◆ PROVIDED INFORMATION:
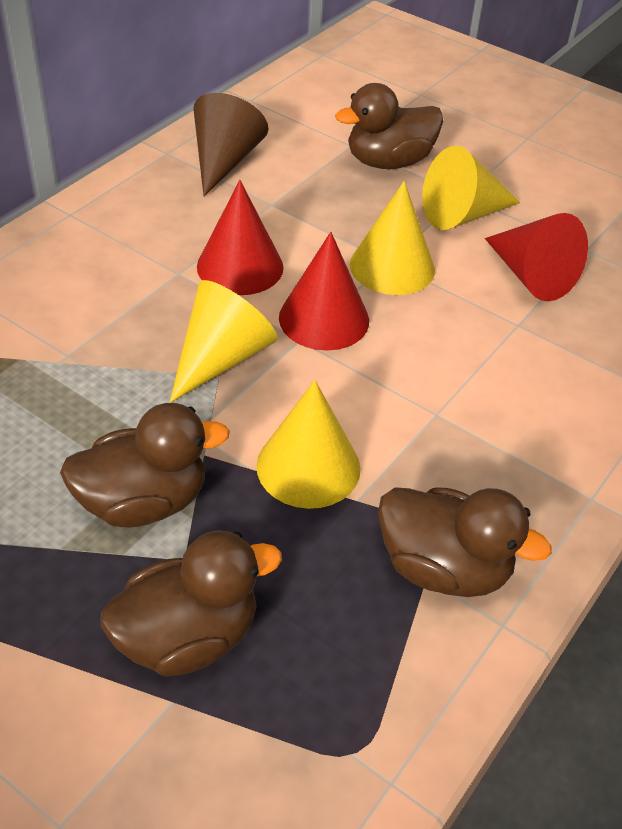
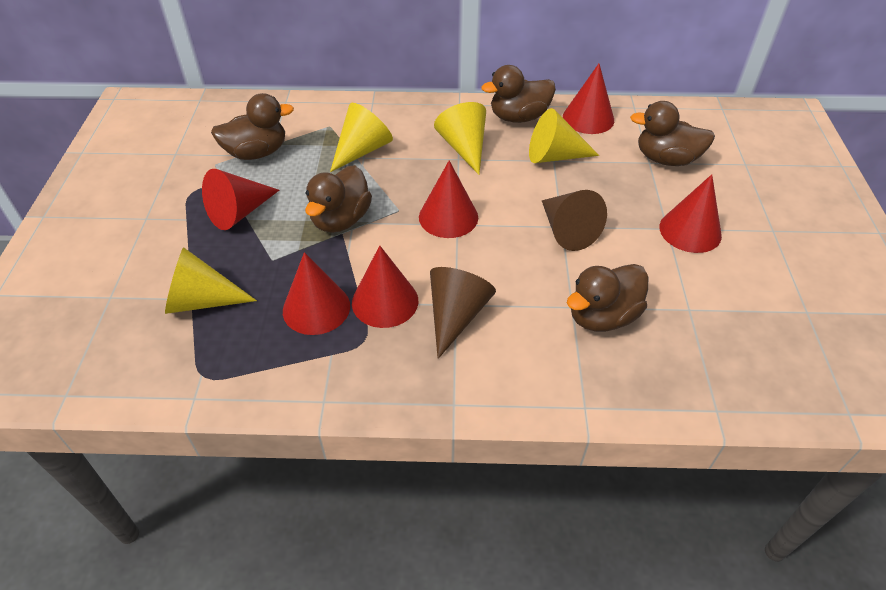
brown cone: 1 -> 2
brown duck: 4 -> 5
red cone: 3 -> 6

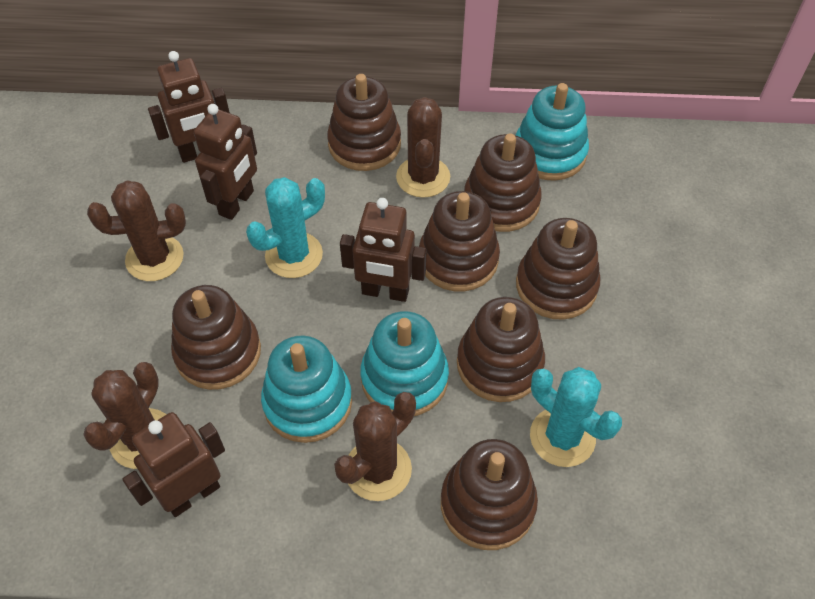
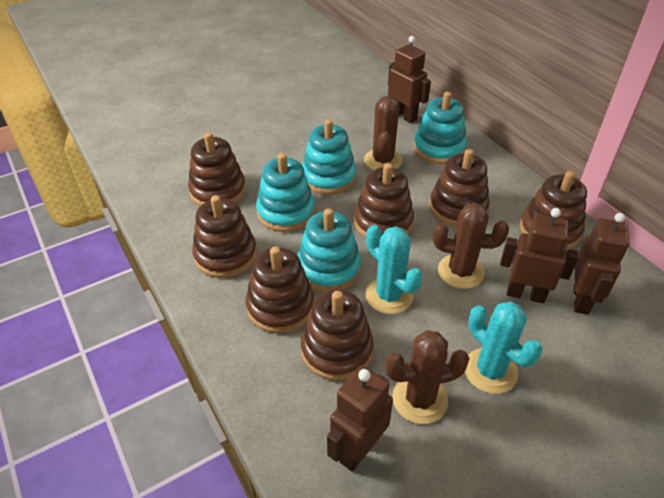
brown cactus: 4 -> 3
turquoise stacking toy: 3 -> 4

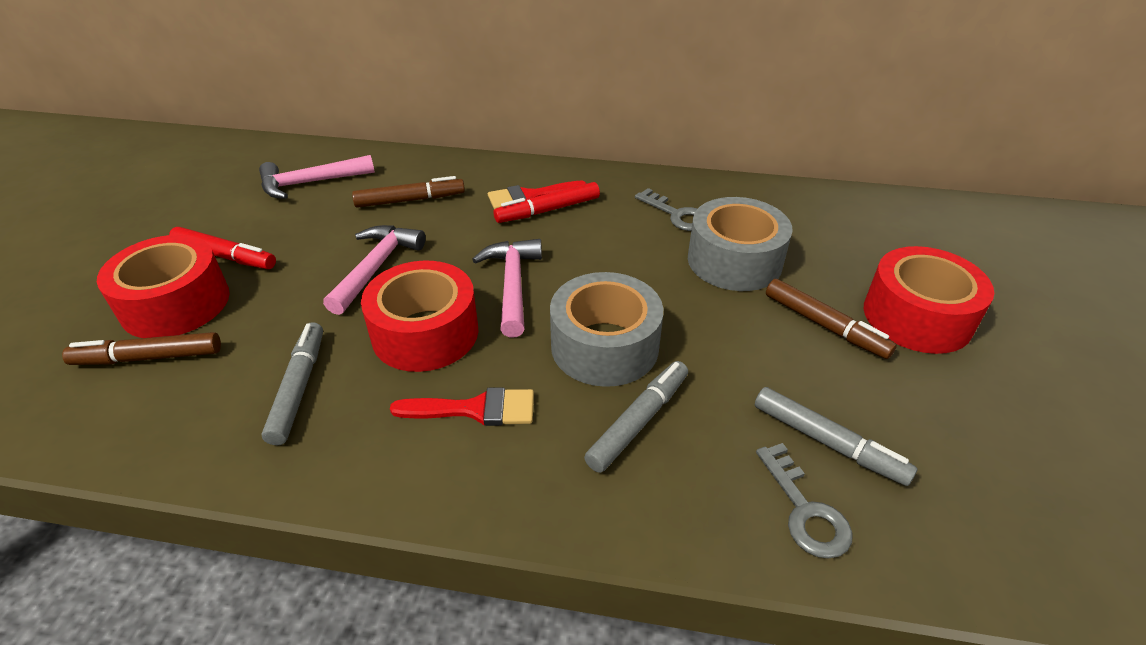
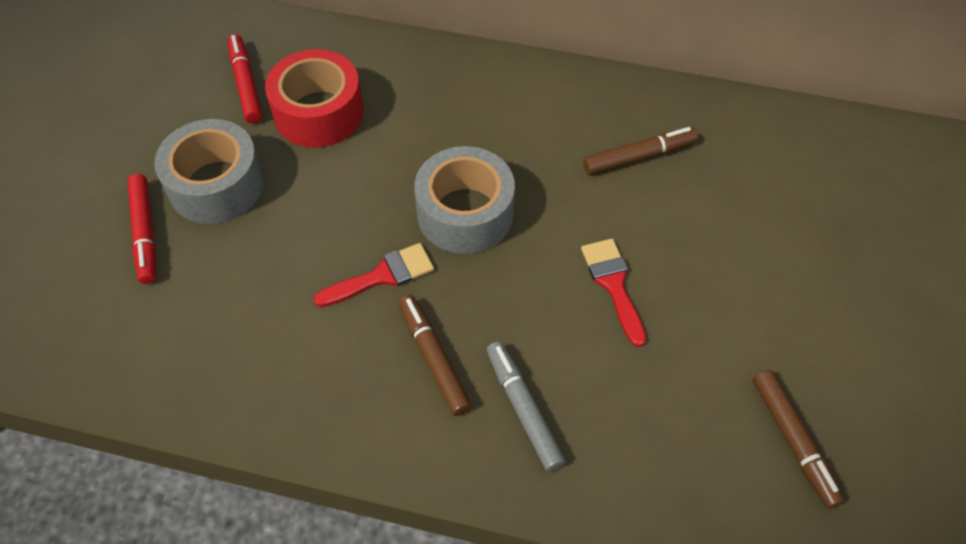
grey key: 2 -> 0
grey marker: 3 -> 1
pink hammer: 3 -> 0
red tape: 3 -> 1

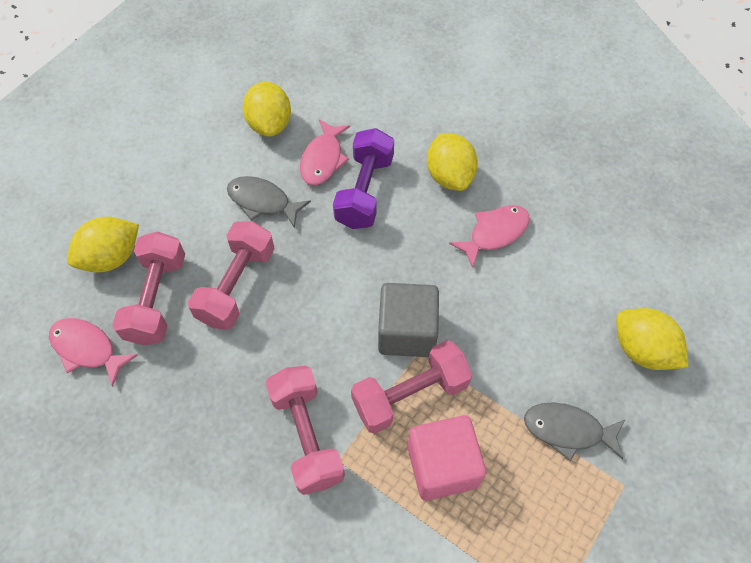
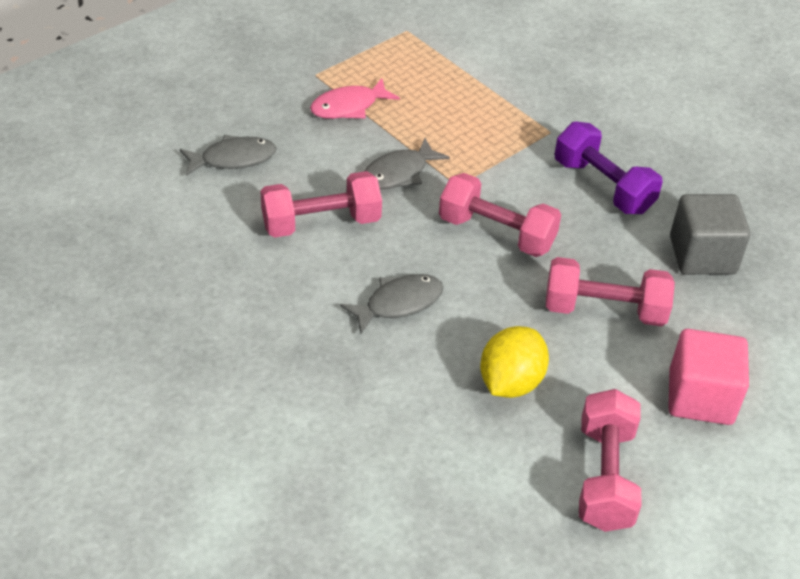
grey fish: 2 -> 3
pink fish: 3 -> 1
yellow lemon: 4 -> 1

◆ TASK DETAILS:
Do not include pictures. Copy only the lines running from the line with "brown cactus: 4 -> 3" through the last line of the records, exactly as they appear.

◆ COMPLETED TASK:
brown cactus: 4 -> 3
turquoise stacking toy: 3 -> 4

grey key: 2 -> 0
grey marker: 3 -> 1
pink hammer: 3 -> 0
red tape: 3 -> 1

grey fish: 2 -> 3
pink fish: 3 -> 1
yellow lemon: 4 -> 1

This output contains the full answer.